REQUIRED ACTION:
In the listing below, locate the line that contains "cafe table: (661, 1289) -> (511, 820), added" and the line that contains "door: (781, 1546)". Restate word for word those two lines and every line between them, and nothing else.

LISTED ENTRIES:
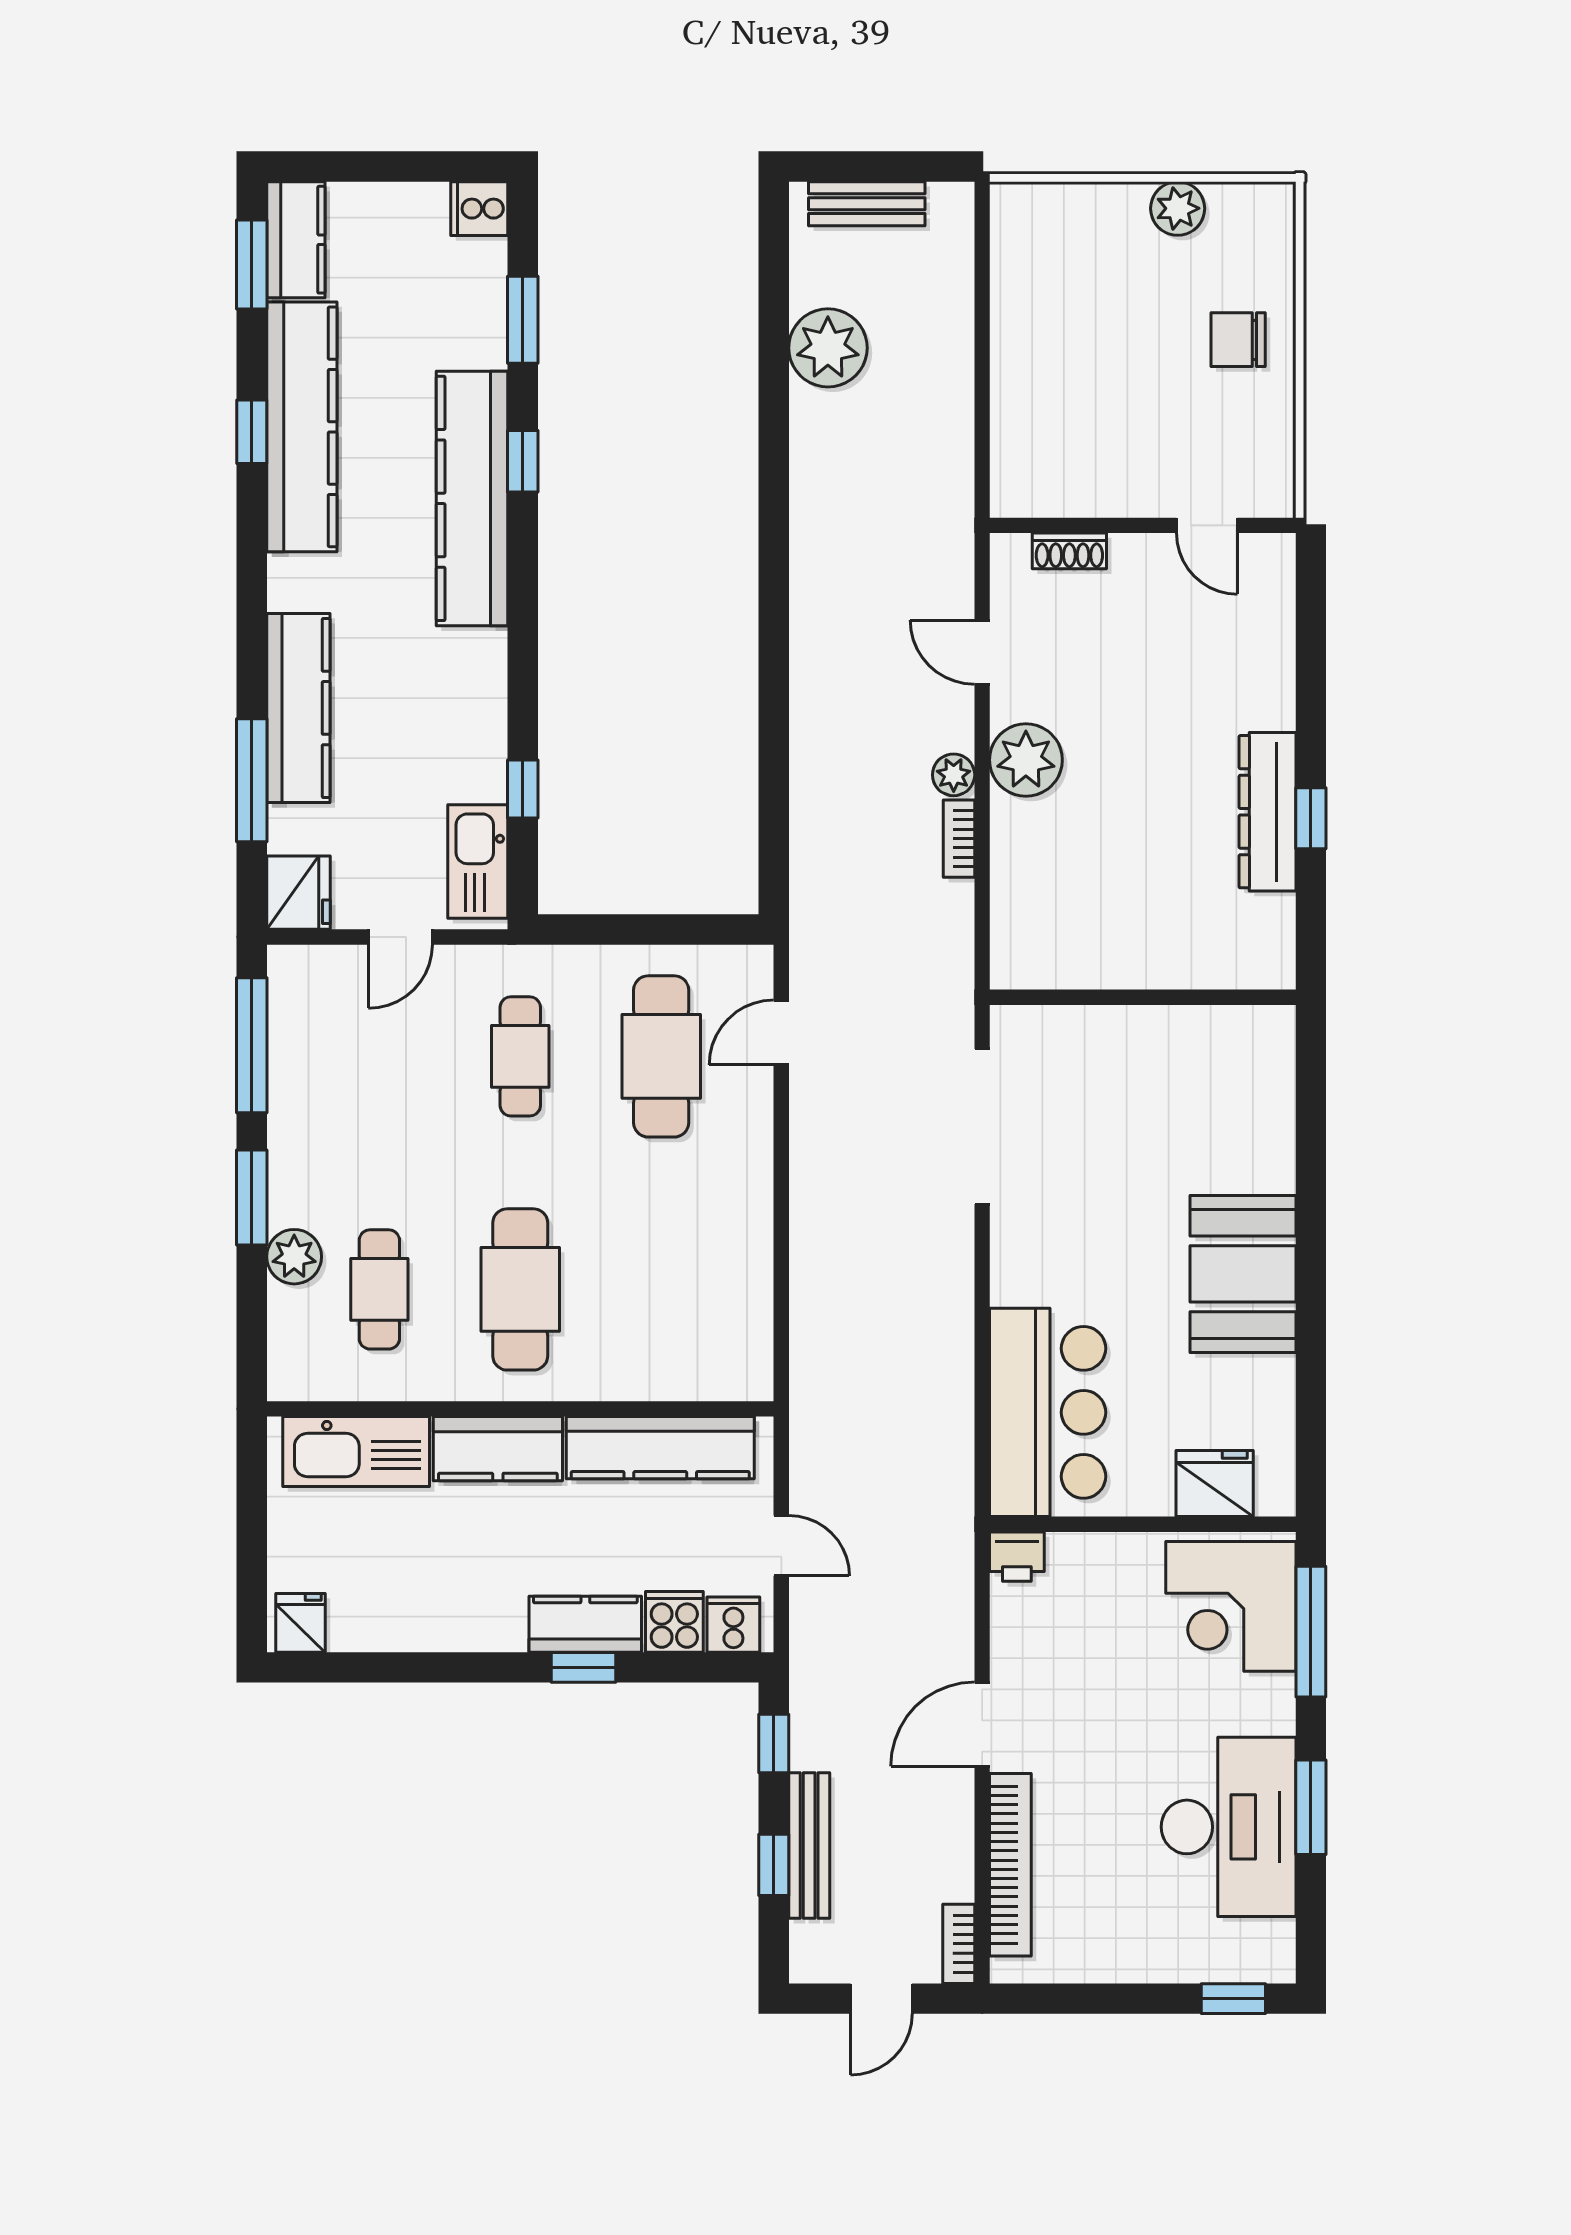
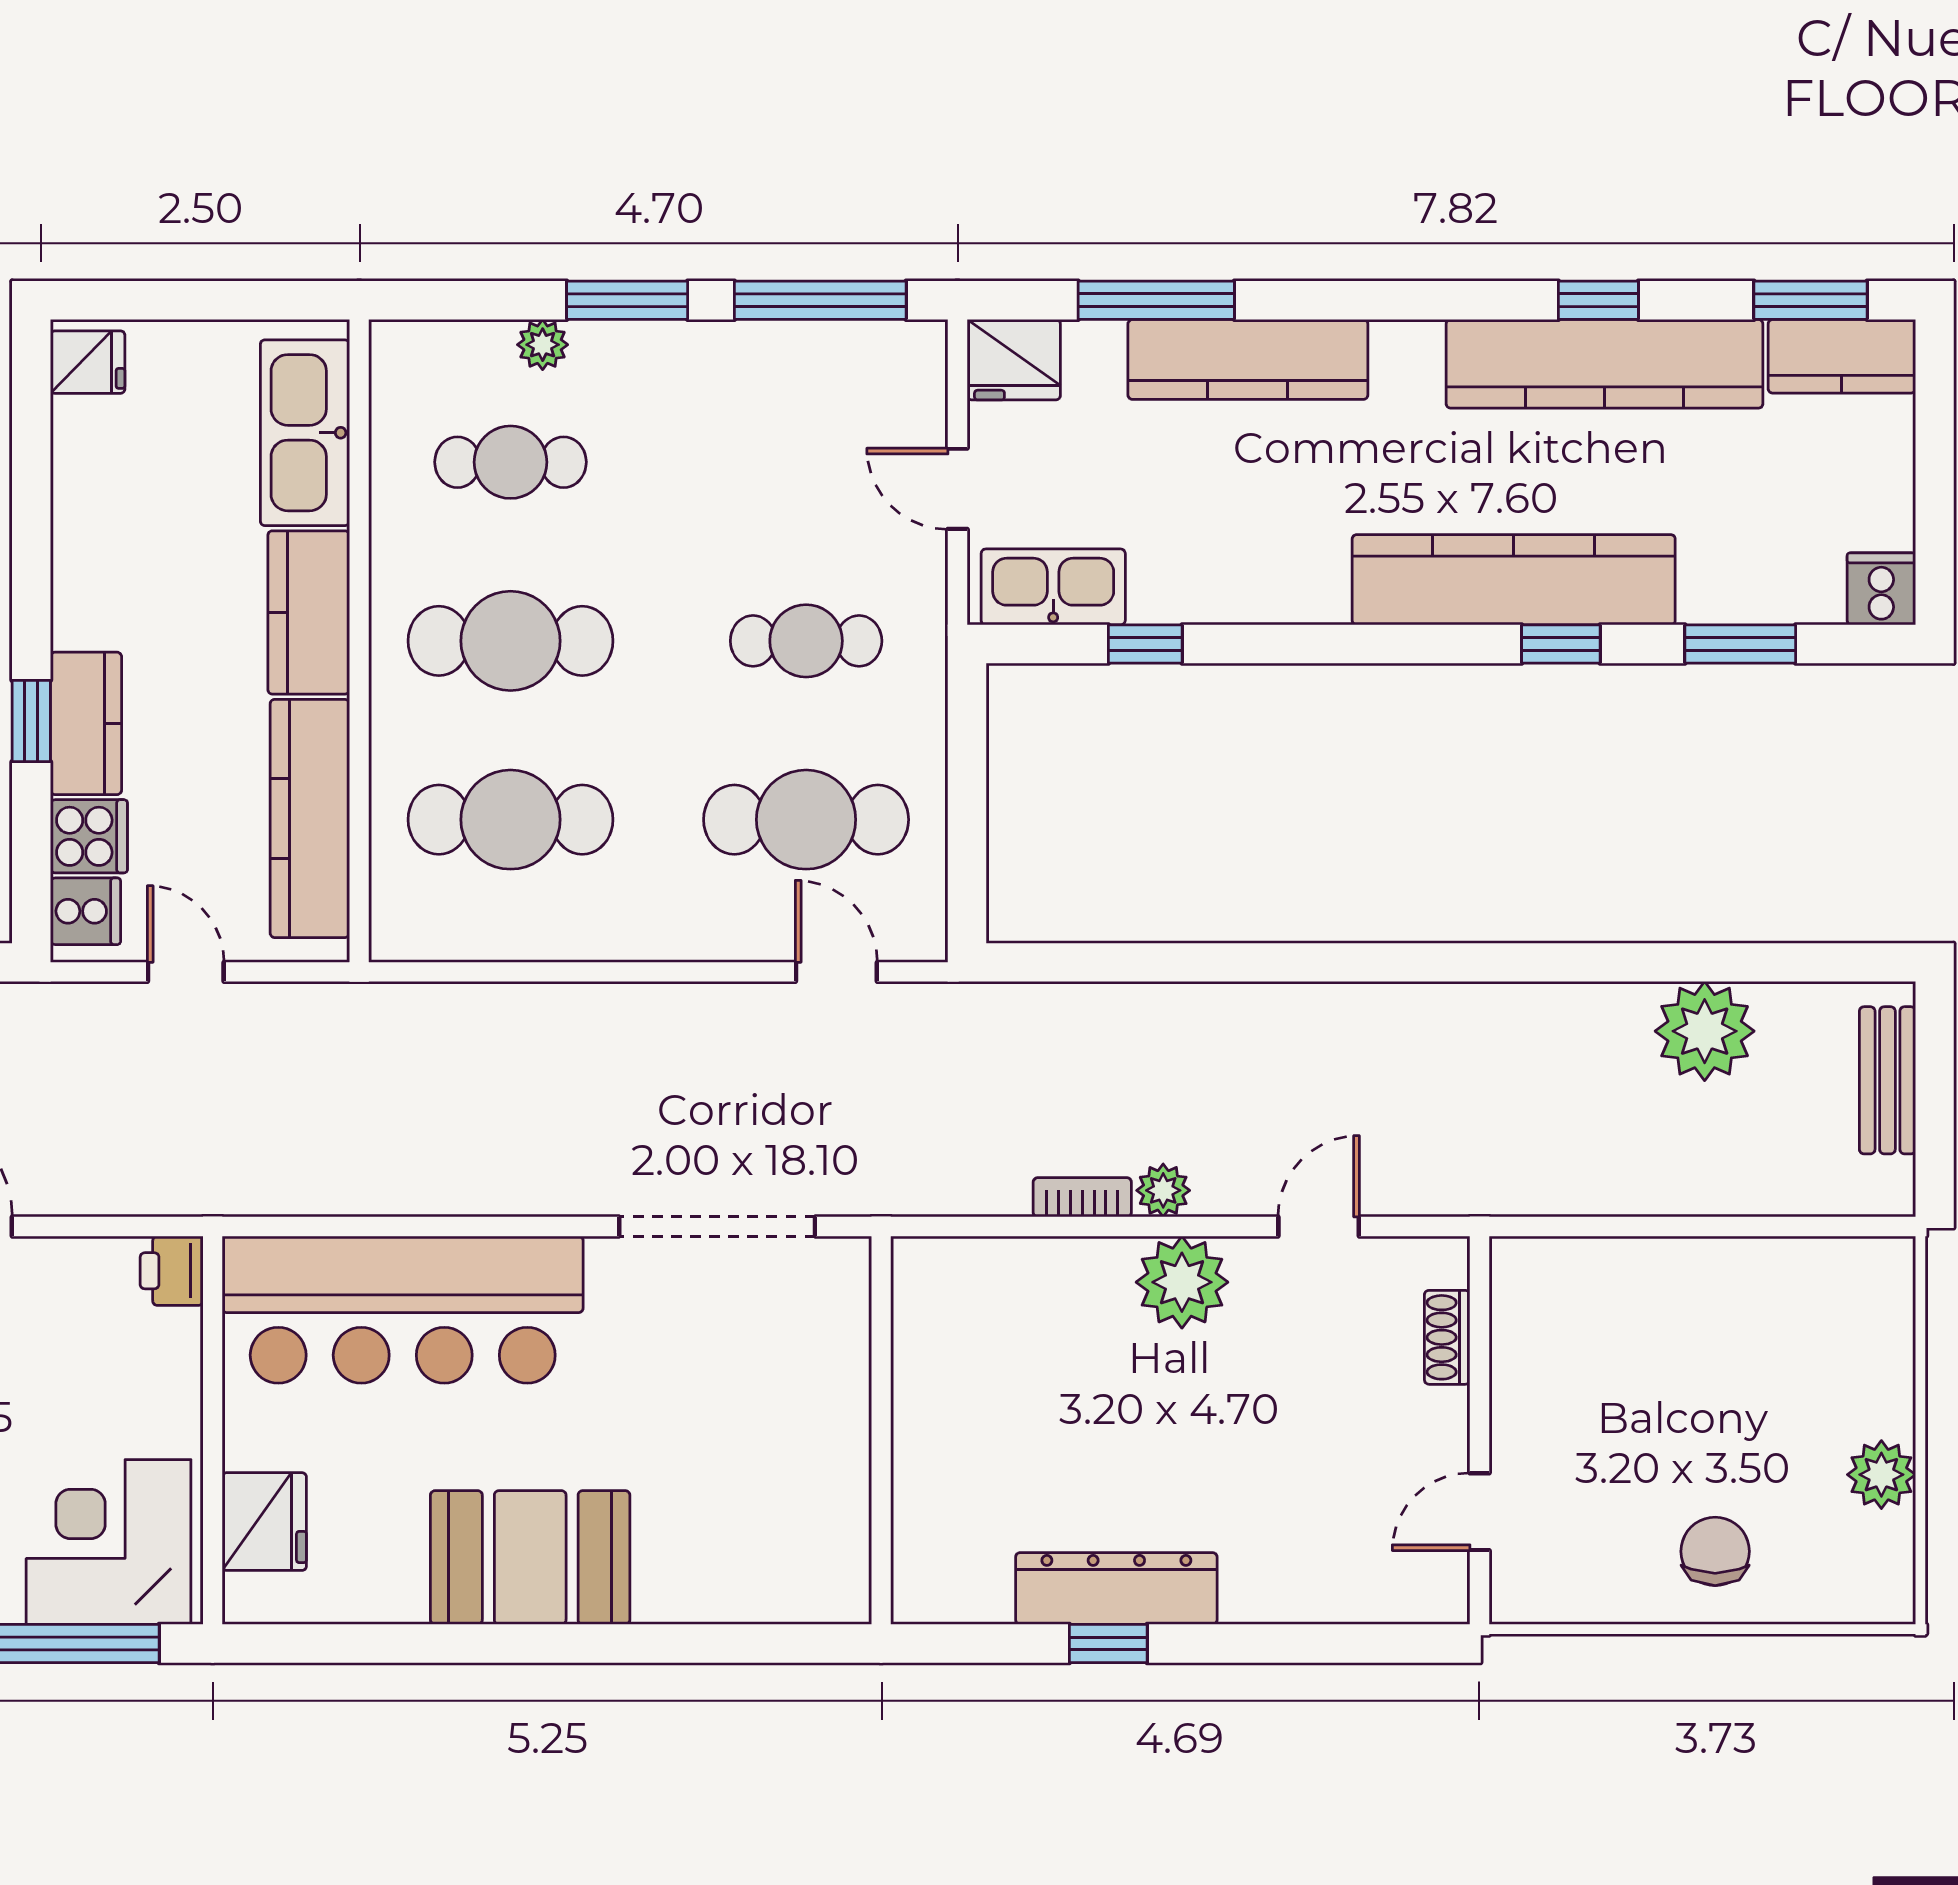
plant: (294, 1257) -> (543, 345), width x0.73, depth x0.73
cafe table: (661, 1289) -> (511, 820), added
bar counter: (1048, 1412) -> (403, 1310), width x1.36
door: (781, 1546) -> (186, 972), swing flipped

...

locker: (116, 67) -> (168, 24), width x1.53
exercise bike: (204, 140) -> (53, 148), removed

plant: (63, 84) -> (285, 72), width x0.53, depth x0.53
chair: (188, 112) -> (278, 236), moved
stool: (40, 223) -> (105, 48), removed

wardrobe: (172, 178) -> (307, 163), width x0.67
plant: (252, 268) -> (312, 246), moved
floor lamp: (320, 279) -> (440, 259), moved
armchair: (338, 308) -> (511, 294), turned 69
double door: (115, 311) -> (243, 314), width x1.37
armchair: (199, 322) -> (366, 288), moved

ANSWER BELOW:
cafe table: (661, 1289) -> (511, 820), added
bar counter: (1048, 1412) -> (403, 1310), width x1.36
door: (781, 1546) -> (186, 972), swing flipped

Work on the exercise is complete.